Extracted data entries:
■ ■ ■

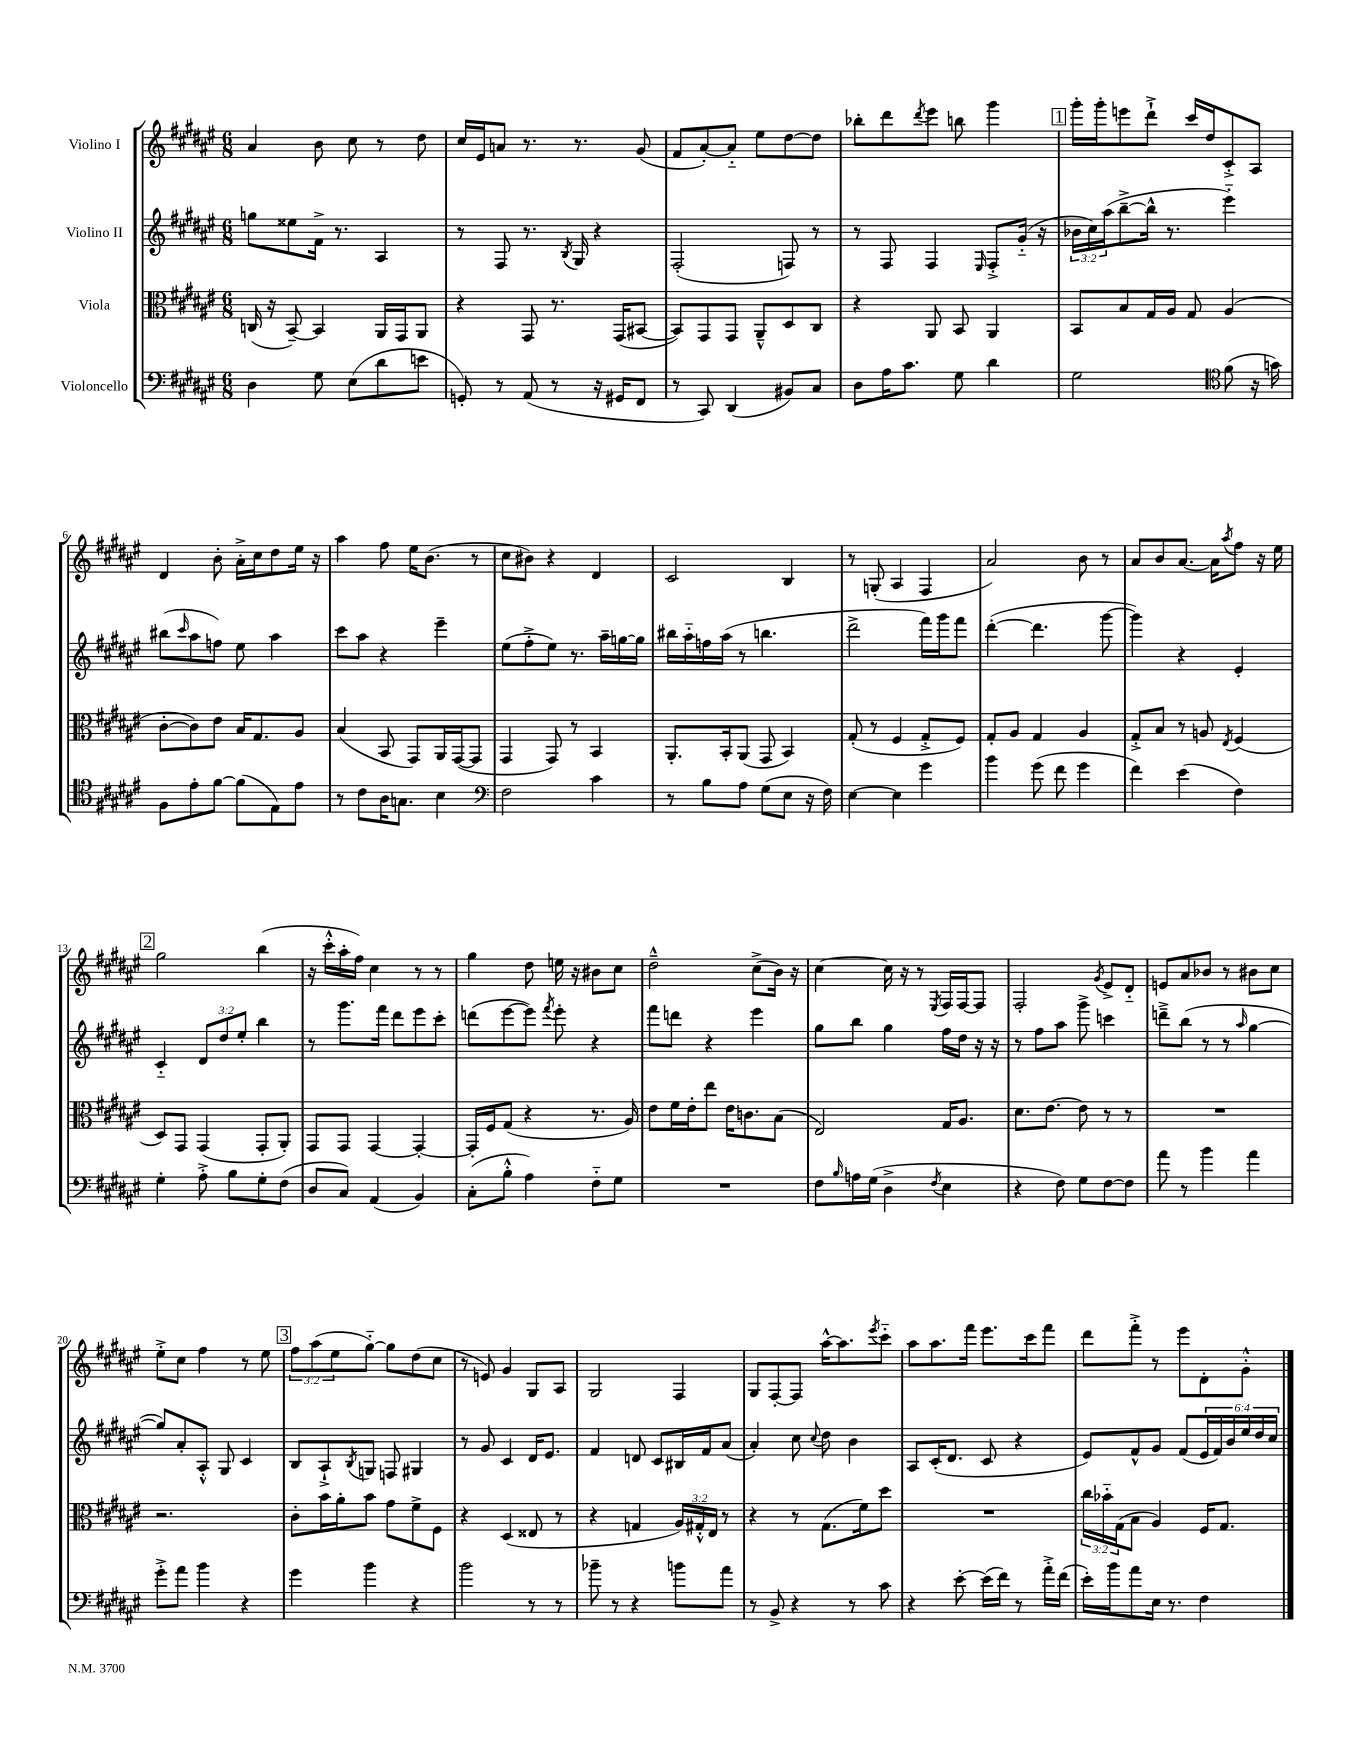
<<
\new StaffGroup <<
\new Staff = "s0" \with { instrumentName = "Violino I" } {
    \clef treble \key fis \major \numericTimeSignature \time 6/8 \override Staff.TupletNumber.text = #tuplet-number::calc-fraction-text
    ais'4 b'8 cis''8 r8 dis''8 |
    cis''16 eis'16 a'8 r8. r8. gis'8( |
    fis'8 ais'8~-.) ais'8-_ eis''8 dis''8~ dis''8 |
    bes''8-. dis'''8 \acciaccatura { dis'''8 } eis'''8 b''8 gis'''4 |
    \mark \markup { \box "1" } gis'''16-. gis'''16-. e'''8 dis'''8-!-> cis'''16 dis''16 cis'8-.-> ais8 |
    dis'4 b'8-. ais'16-.-> cis''16 dis''8 eis''16 r16 |
    ais''4 fis''8 eis''16 b'8.( r8 |
    cis''8 bis'8) r4 dis'4 |
    cis'2 b4 |
    r8 g8-.( ais4 fis4 |
    ais'2) b'8 r8 |
    ais'8 b'8 ais'8.~ ais'16 \acciaccatura { ais''8 } fis''8 r16 eis''16 |
    \mark \markup { \box "2" } gis''2 b''4( |
    r16 cis'''16-.-^ ais''16-. fis''16) cis''4 r8 r8 |
    gis''4 dis''8 e''16 r16 bis'8 cis''8 |
    dis''2---^ cis''8->( b'16) r16 |
    cis''4~ cis''16 r16 r8 \acciaccatura { eis8 } fis16 fis16~ fis8 |
    fis2-. \acciaccatura { gis'8 } eis'8-> dis'8-_ |
    e'8 ais'8 bes'8 r8 bis'8 cis''8 |
    eis''8-.-> cis''8 fis''4 r8 eis''8 |
    \mark \markup { \box "3" } \tuplet 3/2 { fis''8 ais''8( eis''8 } gis''8~-_) gis''8 dis''8( cis''8 |
    r8 e'8) gis'4 gis8 ais8 |
    gis2 fis4 |
    gis8 fis8~-. fis8 ais''16~-^ ais''8. \acciaccatura { eis'''8 } cis'''8-_ |
    ais''8 ais''8. fis'''16 eis'''8. cis'''16 fis'''8 |
    dis'''8 fis'''8-.-> r8 eis'''8 dis'8-. gis'8-.-^ \bar "|." |
}
\new Staff = "s1" \with { instrumentName = "Violino II" } {
    \clef treble \key fis \major \numericTimeSignature \time 6/8 \override Staff.TupletNumber.text = #tuplet-number::calc-fraction-text
    g''8 eisis''8 fis'16-> r8. ais4 |
    r8 fis8 r8. \acciaccatura { b8 } gis16 r4 |
    fis2-.( f8) r8 |
    r8 fis8 fis4 \grace { eis16 } fis8-.-> gis'16-_( r16 |
    \mark \markup { \box "1" } \tuplet 3/2 { bes'16 cis''16) ais''16( } b''8~---> b''16-^ r8. eis'''4-_) |
    bis''8( \grace { cis'''16 } ais''8 f''8) eis''8 ais''4 |
    cis'''8 ais''8 r4 eis'''4-- |
    eis''8( fis''8-.-> eis''8) r8. ais''16-- g''16~ g''16 |
    bis''16 ais''16-_ f''16 ais''16( r8 b''4. |
    dis'''2-> fis'''16) gis'''16 fis'''8 |
    dis'''4~-.( dis'''4. gis'''8~ |
    gis'''4) r4 eis'4-. |
    \mark \markup { \box "2" } cis'4-_ \tuplet 3/2 { dis'8 dis''8 eis''8-. } b''4 |
    r8 gis'''8. fis'''16 dis'''8 eis'''8 cis'''8-. |
    d'''8( eis'''8~ eis'''8) \acciaccatura { fis'''8 } eis'''8-. r4 |
    fis'''8 d'''8 r4 eis'''4 |
    gis''8 b''8 gis''4 fis''16 dis''16 r16 r16 |
    r8 fis''8 ais''8 gis'''8-> c'''4 |
    d'''8---> b''8( r8 r8 \grace { ais''16 } gis''4~ |
    gis''8) ais'8-. ais8-.-^ gis8 cis'4 |
    \mark \markup { \box "3" } b8 ais8-!-> \acciaccatura { b8 } g8 f8 gis4 |
    r8 gis'8 cis'4 dis'16 eis'8. |
    fis'4 d'8 cis'8 bis16 fis'16 ais'8( |
    ais'4-.) cis''8 \appoggiatura { cis''8 } dis''8 b'4 |
    ais8 cis'16-.( dis'8. cis'8 r4 |
    eis'8) fis'8-^ gis'8 fis'8( \tuplet 6/4 { eis'16 fis'16) b'16 eis''16 dis''16 cis''16 } \bar "|." |
}
\new Staff = "s2" \with { instrumentName = "Viola" } {
    \clef alto \key fis \major \numericTimeSignature \time 6/8 \override Staff.TupletNumber.text = #tuplet-number::calc-fraction-text
    c16( r16 b,8~--) b,4 ais,16 gis,16 ais,8 |
    r4 gis,8 r8. gis,16( bis,8~ |
    bis,8) gis,8 gis,8 ais,8---^ dis8 cis8 |
    r4 ais,8 b,8 ais,4 |
    \mark \markup { \box "1" } b,8 b8 gis16 ais16 gis8 ais4( |
    cis'8~-. cis'8) eis'8 b16 gis8. ais8 |
    b4( b,8 gis,8) ais,16 gis,16~( gis,8 |
    gis,4 gis,8) r8 b,4 |
    ais,8.-. b,16-. ais,8( gis,8 b,4) |
    gis8-.( r8 fis4 gis8-.-> fis8) |
    gis8-. ais8 gis4 ais4 |
    gis8-.-> b8 r8 a8 \acciaccatura { eis8 } fis4( |
    \mark \markup { \box "2" } dis8) gis,8 gis,4( gis,8-. ais,8-.) |
    gis,8 gis,8 gis,4~ gis,4~-. |
    gis,16-. fis16 gis8( r4 r8. ais16) |
    eis'8 fis'16 eis'16-. eis''8 eis'16 c'8. b8( |
    eis2) gis16 ais8. |
    dis'8. eis'8.~ eis'8 r8 r8 |
    R2. |
    r2. |
    \mark \markup { \box "3" } cis'8-. b'16 ais'16-. b'8 gis'8 fis'8-> fis8 |
    r4 dis4( eisis8 r8 |
    r4 g4 \tuplet 3/2 { ais16) gis16-.-^ eis16 } r8 |
    r4 r8 gis8.( fis'16) dis''8 |
    R2. |
    \tuplet 3/2 { cis''16 bes'16-_ gis16( } b8 ais4) fis16 gis8. \bar "|." |
}
\new Staff = "s3" \with { instrumentName = "Violoncello" } {
    \clef bass \key fis \major \numericTimeSignature \time 6/8
    dis4 gis8 eis8( dis'8 e'8 |
    g,8-.) r8 ais,8( r8 r16 gis,16 fis,8 |
    r8 cis,8) dis,4( bis,8) cis8 |
    dis8 ais16 cis'8. gis8 dis'4 |
    \mark \markup { \box "1" } gis2 \clef tenor fis'8( r16 g'16) |
    fis8 eis'8-. fis'8~ fis'8( eis8) eis'8 |
    r8 cis'8 ais16 g8. b4 |
    \clef bass fis2 cis'4 |
    r8 b8 ais8 gis8( eis8 r16 fis16) |
    eis4~ eis4 gis'4 |
    b'4 gis'8( fis'8 gis'4 |
    fis'4) eis'4( fis4) |
    \mark \markup { \box "2" } gis4-. ais8-.-> b8 gis8-. fis8( |
    dis8 cis8) ais,4( b,4) |
    cis8-.( b8-.-^ ais4) fis8-_ gis8 |
    R2. |
    fis8 \grace { b16 } a16 gis16( dis4-> \acciaccatura { fis8 } eis4 |
    r4 fis8) gis8 fis8~ fis8 |
    ais'8 r8 b'4 ais'4 |
    gis'8-.-> ais'8 b'4 r4 |
    \mark \markup { \box "3" } gis'4 b'4 r4 |
    b'2 r8 r8 |
    bes'8-- r8 r4 b'8 ais'8 |
    r8 b,8-> r4 r8 cis'8 |
    r4 eis'8~-. eis'16( fis'16) r8 ais'16-.-> fis'16( |
    eis'16-.) b'16 ais'8 eis16 r8. fis4 \bar "|." |
}
>>
>>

■ ■ ■

-- EXERCISE --
In the data from the start through the line with "cis''16 eis'16 a'8 r8. r8. gis'8( |", change "treble" to "bass" and write those lines out again without the pictures.

-- THE RESPONSE --
<<
\new StaffGroup <<
\new Staff = "s0" \with { instrumentName = "Violino I" } {
    \clef bass \key fis \major \numericTimeSignature \time 6/8 \override Staff.TupletNumber.text = #tuplet-number::calc-fraction-text
    ais'4 b'8 cis''8 r8 dis''8 |
    cis''16 eis'16 a'8 r8. r8. gis'8( |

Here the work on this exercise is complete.